**Problem**
Begin your copy at the line that holds "green line: (1183, 610)" and carry it through the final line of the data, writing out each line exactly and omitting pictures.

[Before and after coordinates]
........

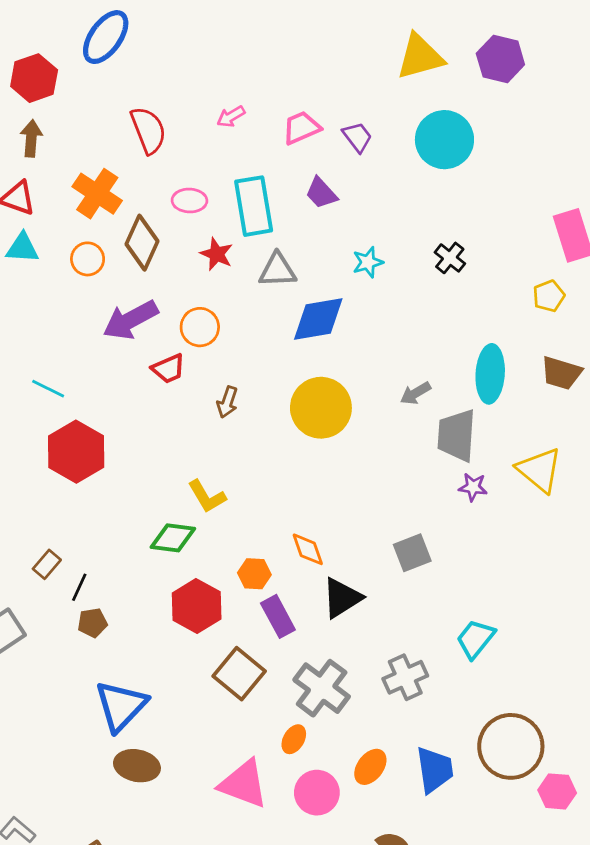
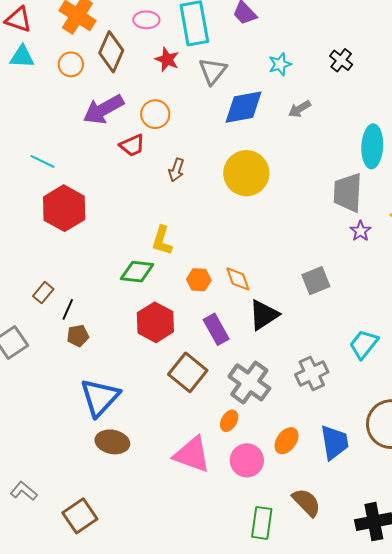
gray triangle: (278, 270) -> (213, 71), turned -48
gray arrow: (416, 393) -> (299, 109), moved
purple star: (473, 487) -> (360, 231), turned 30
yellow L-shape: (207, 496) -> (162, 240), turned 48
orange hexagon: (254, 574) -> (199, 280), moved

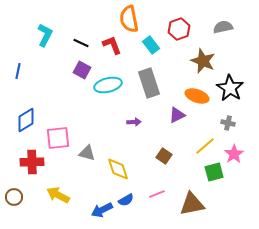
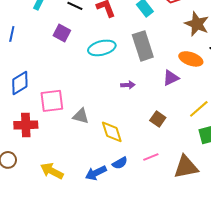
purple square: (82, 70) -> (62, 33), moved
yellow arrow: (58, 195) -> (52, 171), moved

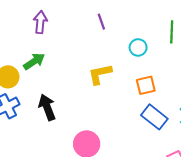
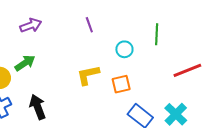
purple arrow: (40, 22) -> (31, 25), turned 65
orange square: (146, 85) -> (121, 84), moved

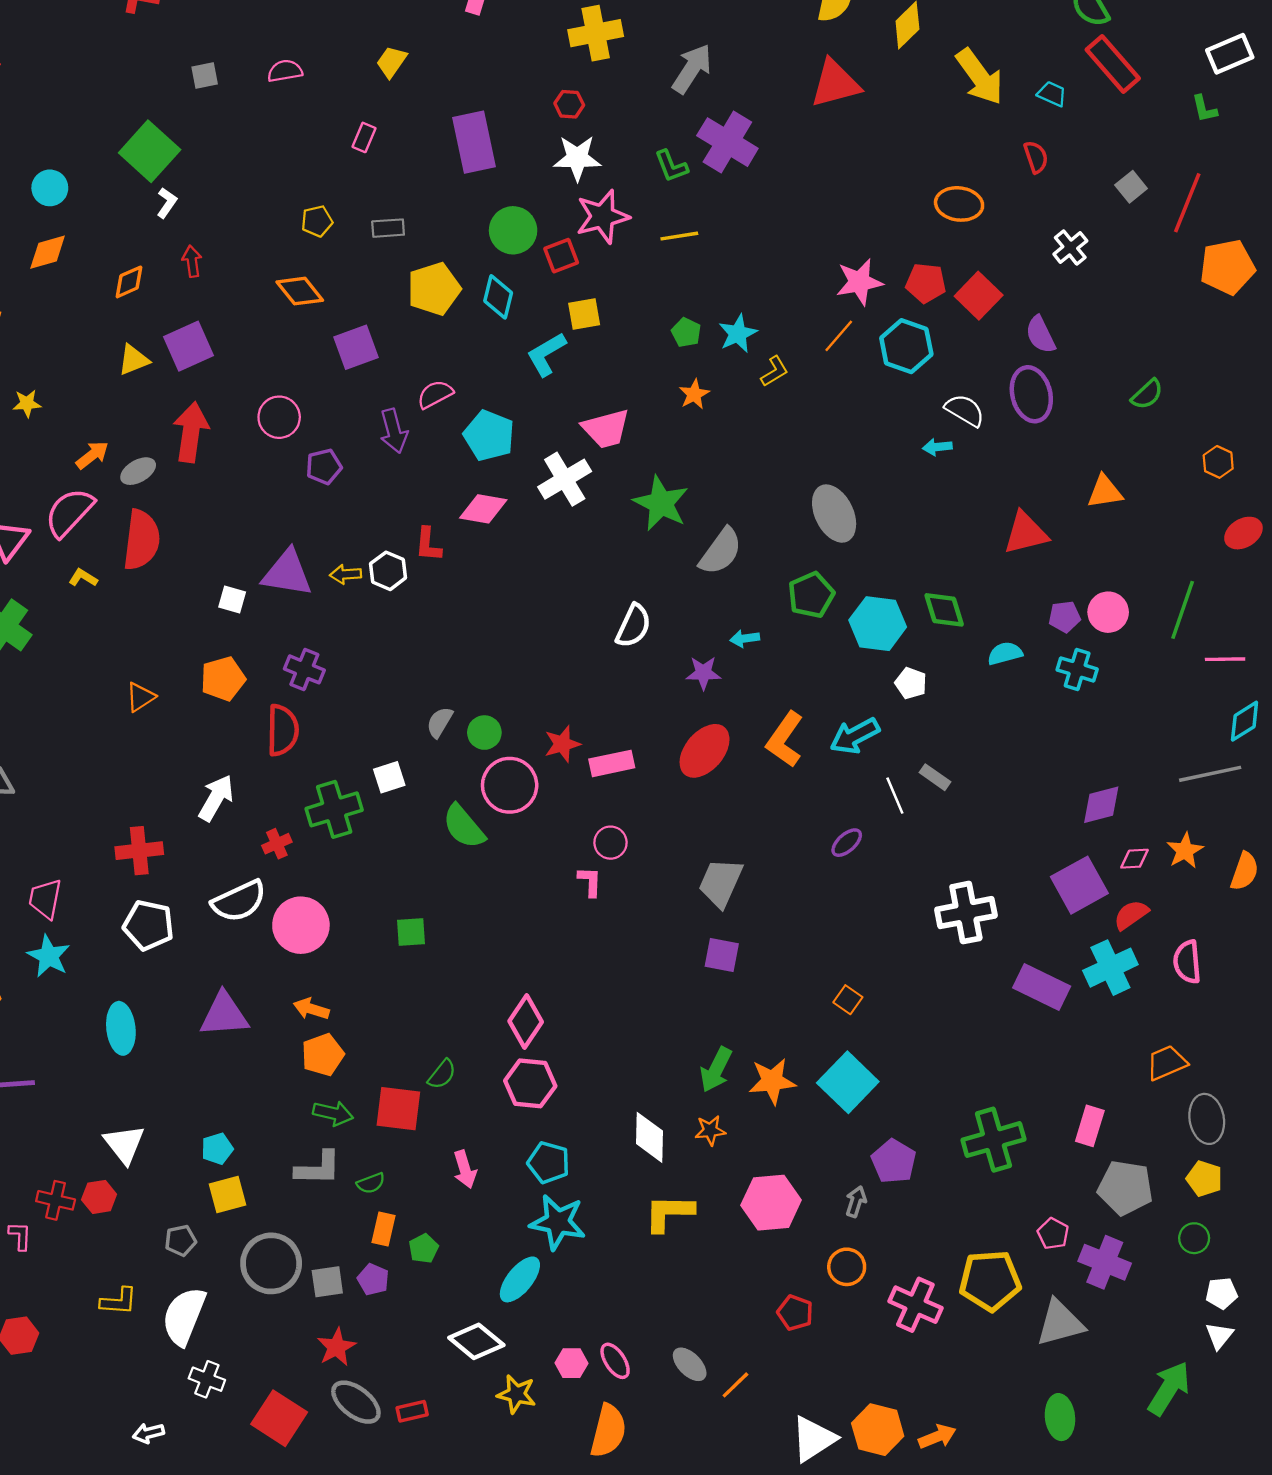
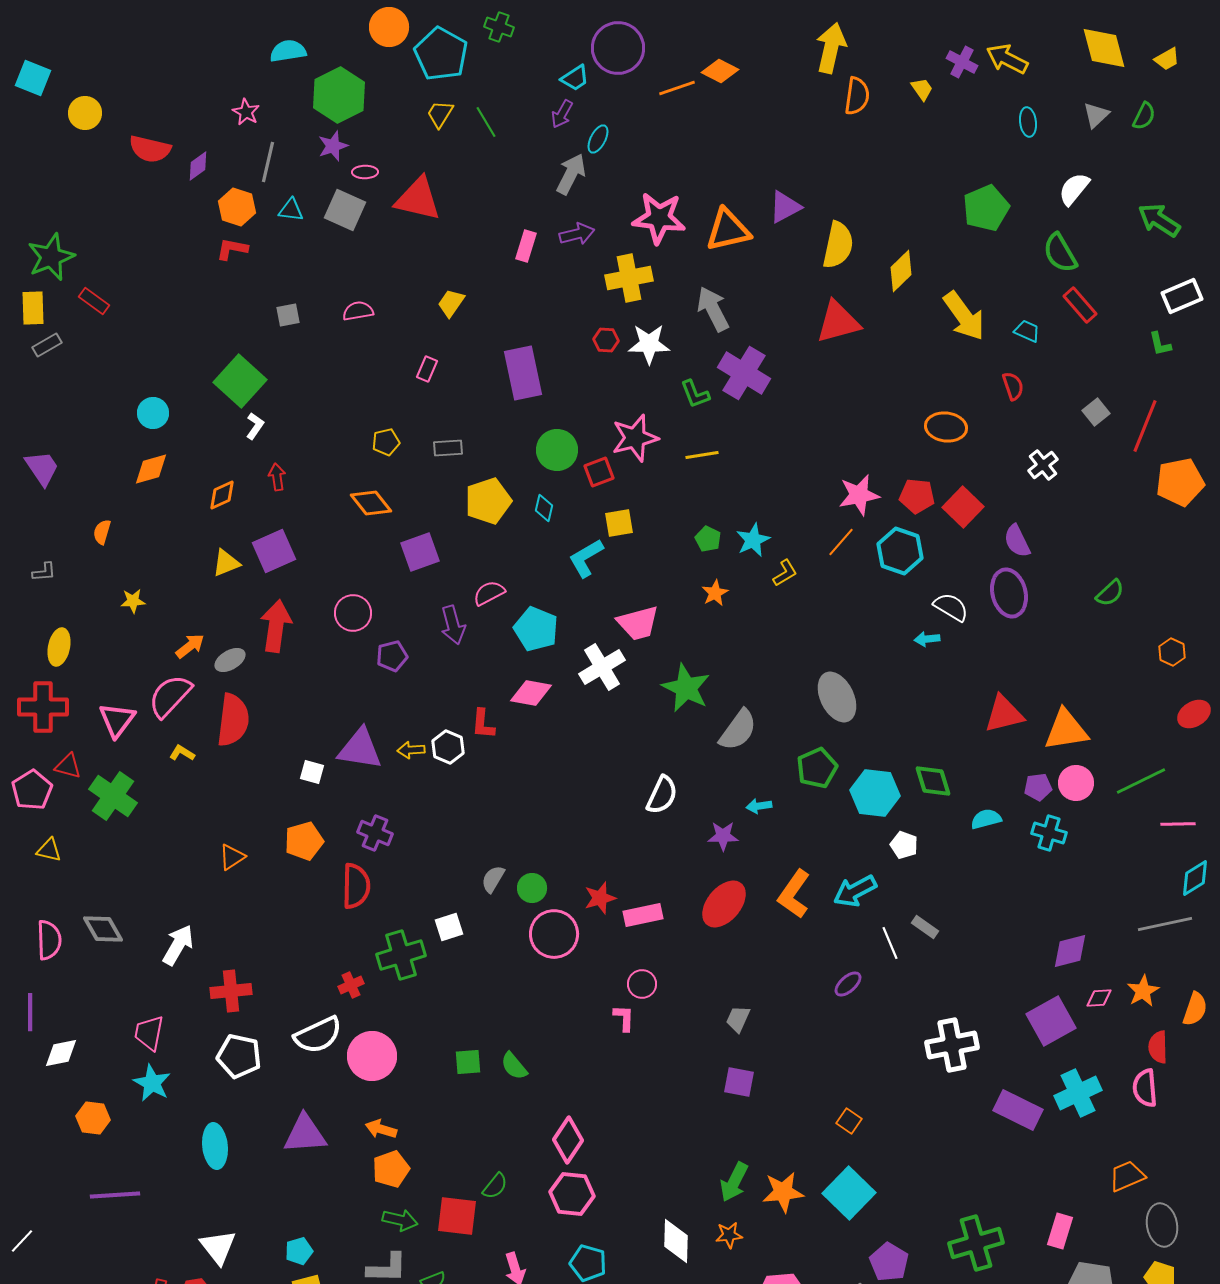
red rectangle: (1113, 64) -> (1080, 305), size x0.7
gray arrow: (692, 69) -> (713, 309), turned -60
white star: (577, 158) -> (649, 344), moved
cyan diamond: (498, 297) -> (544, 508), size x0.7
orange triangle: (1105, 492) -> (1066, 730), moved, size x1.4
green line: (1183, 610) -> (1141, 781), turned 45
white arrow: (216, 798) -> (178, 945), moved
green semicircle: (464, 827) -> (514, 1066), moved, size x0.7
gray trapezoid: (721, 883) -> (738, 1019), size x0.6
red semicircle: (1131, 915) -> (1158, 1047), moved, turned -56

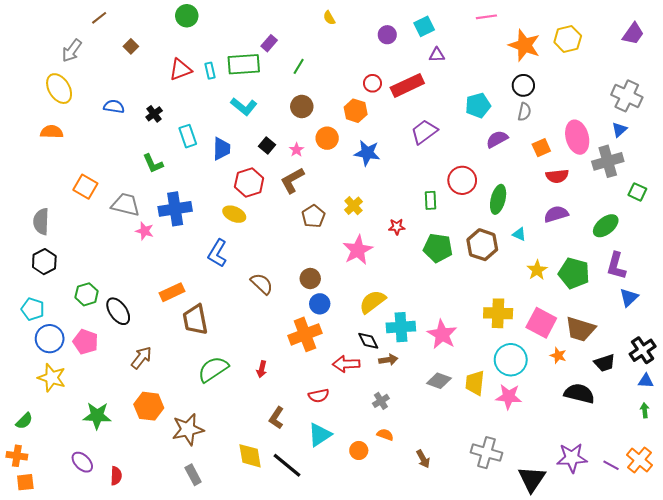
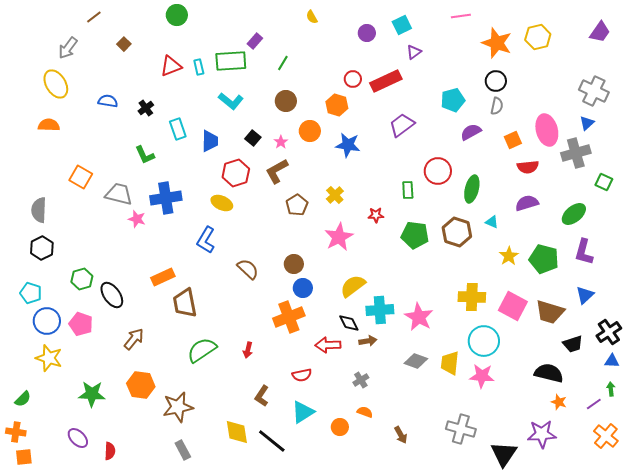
purple triangle: (437, 55) -> (414, 52), turned -35
blue triangle: (629, 297) -> (585, 295), moved
orange star: (558, 356) -> (559, 402), moved
purple line: (611, 465) -> (594, 404), moved, turned -63

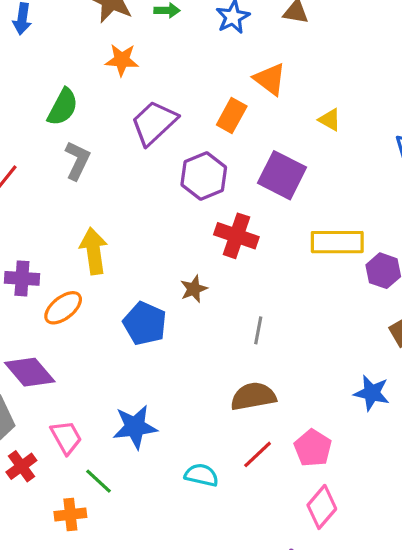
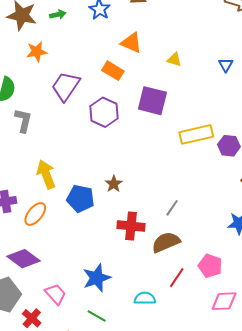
orange rectangle: (232, 116) -> (113, 71), turned -75
red cross: (236, 236) -> (131, 226), moved
blue pentagon: (145, 323) -> (80, 199), moved
gray line: (258, 330) -> (172, 208), moved, turned 36
green line: (98, 481) -> (97, 316), moved
pink diamond: (322, 507) -> (224, 301), turned 60

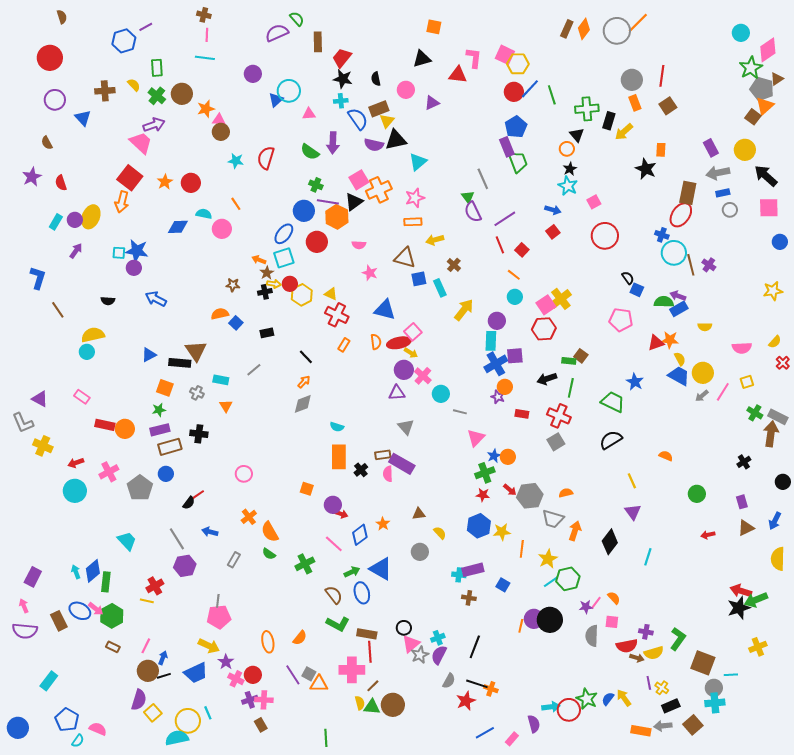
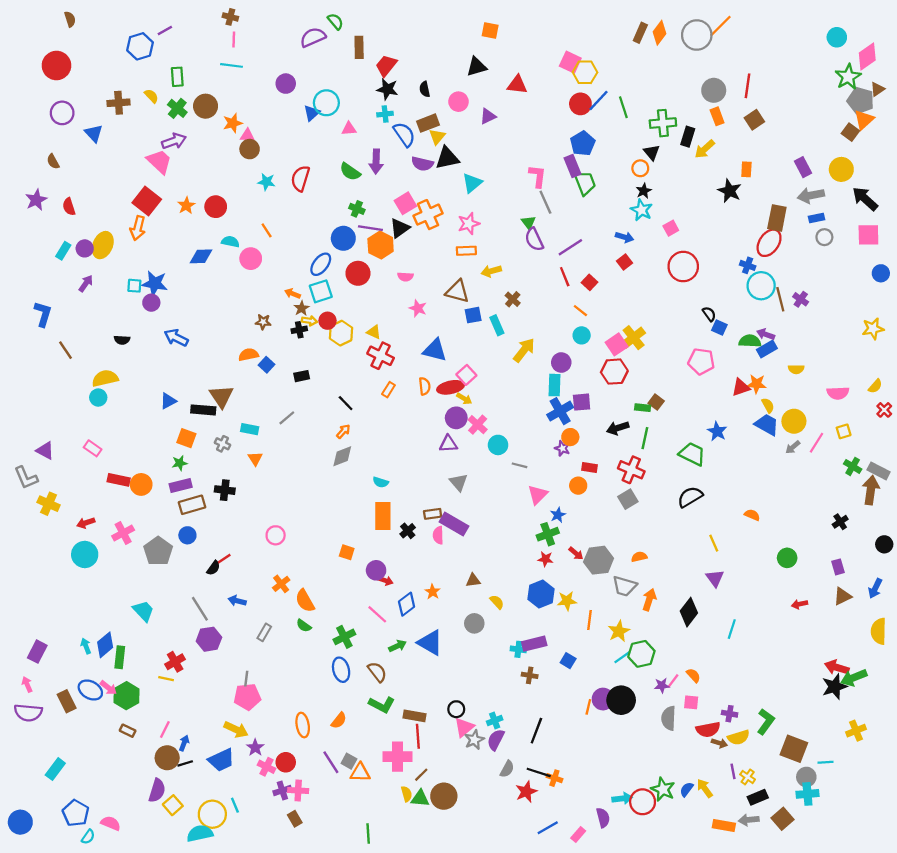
pink L-shape: (474, 58) -> (538, 176), moved
orange circle: (508, 457) -> (578, 486), moved
blue ellipse: (362, 593) -> (341, 670), moved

........

**Solution for this exercise**
green line: (1183, 610) -> (1141, 781), turned 45
white arrow: (216, 798) -> (178, 945), moved
green semicircle: (464, 827) -> (514, 1066), moved, size x0.7
gray trapezoid: (721, 883) -> (738, 1019), size x0.6
red semicircle: (1131, 915) -> (1158, 1047), moved, turned -56

purple triangle: (437, 55) -> (414, 52), turned -35
blue triangle: (629, 297) -> (585, 295), moved
orange star: (558, 356) -> (559, 402), moved
purple line: (611, 465) -> (594, 404), moved, turned -63

orange rectangle: (232, 116) -> (113, 71), turned -75
red cross: (236, 236) -> (131, 226), moved
blue pentagon: (145, 323) -> (80, 199), moved
gray line: (258, 330) -> (172, 208), moved, turned 36
green line: (98, 481) -> (97, 316), moved
pink diamond: (322, 507) -> (224, 301), turned 60

pink L-shape: (474, 58) -> (538, 176), moved
orange circle: (508, 457) -> (578, 486), moved
blue ellipse: (362, 593) -> (341, 670), moved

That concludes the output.